What is required -> Return, word for word, only the lines of the data below that lie between the line with "The muffin [jaune]" and the line with "The règle [gris] at [110", those two lines included.

Coordinate-based object records:
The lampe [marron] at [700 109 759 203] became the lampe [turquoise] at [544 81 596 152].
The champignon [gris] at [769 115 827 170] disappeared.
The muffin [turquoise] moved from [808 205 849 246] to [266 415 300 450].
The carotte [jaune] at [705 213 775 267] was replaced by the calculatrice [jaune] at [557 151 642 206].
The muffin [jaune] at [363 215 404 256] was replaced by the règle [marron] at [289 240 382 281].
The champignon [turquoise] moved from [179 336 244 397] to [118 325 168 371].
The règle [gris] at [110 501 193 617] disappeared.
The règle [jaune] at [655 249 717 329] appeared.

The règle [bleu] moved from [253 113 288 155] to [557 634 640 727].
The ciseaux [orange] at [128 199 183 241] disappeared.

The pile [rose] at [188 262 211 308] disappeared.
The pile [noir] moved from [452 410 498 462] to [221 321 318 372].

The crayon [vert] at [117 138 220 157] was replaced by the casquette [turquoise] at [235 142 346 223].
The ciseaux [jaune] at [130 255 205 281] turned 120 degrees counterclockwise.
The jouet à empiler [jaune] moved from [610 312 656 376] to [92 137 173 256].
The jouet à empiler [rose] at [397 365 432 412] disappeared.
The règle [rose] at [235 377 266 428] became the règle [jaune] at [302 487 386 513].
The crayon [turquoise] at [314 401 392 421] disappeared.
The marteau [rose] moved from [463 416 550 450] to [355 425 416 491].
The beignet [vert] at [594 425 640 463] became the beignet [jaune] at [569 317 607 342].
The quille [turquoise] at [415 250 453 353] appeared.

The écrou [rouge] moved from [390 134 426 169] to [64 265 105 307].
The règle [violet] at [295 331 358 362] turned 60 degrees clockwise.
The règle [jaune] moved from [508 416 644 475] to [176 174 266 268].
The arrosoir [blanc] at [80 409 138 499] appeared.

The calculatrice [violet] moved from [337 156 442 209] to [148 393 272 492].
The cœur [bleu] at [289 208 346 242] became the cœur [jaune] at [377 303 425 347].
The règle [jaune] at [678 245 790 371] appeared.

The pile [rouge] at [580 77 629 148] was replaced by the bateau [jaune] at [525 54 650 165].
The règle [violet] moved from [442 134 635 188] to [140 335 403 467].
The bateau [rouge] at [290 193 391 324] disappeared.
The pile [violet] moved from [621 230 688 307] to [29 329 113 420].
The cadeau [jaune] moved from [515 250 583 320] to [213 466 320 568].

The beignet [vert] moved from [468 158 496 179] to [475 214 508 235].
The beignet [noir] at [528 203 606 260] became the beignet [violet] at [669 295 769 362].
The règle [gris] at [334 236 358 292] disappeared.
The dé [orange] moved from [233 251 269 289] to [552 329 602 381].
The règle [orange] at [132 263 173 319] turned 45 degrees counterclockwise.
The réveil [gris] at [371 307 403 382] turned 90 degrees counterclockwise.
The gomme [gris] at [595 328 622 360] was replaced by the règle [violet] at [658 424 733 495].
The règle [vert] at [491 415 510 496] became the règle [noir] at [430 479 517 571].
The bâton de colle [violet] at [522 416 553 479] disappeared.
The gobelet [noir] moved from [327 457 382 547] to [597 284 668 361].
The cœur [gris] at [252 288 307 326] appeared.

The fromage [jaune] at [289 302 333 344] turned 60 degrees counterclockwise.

Output ->
The muffin [jaune] at [363 215 404 256] was replaced by the règle [marron] at [289 240 382 281].
The champignon [turquoise] moved from [179 336 244 397] to [118 325 168 371].
The règle [gris] at [110 501 193 617] disappeared.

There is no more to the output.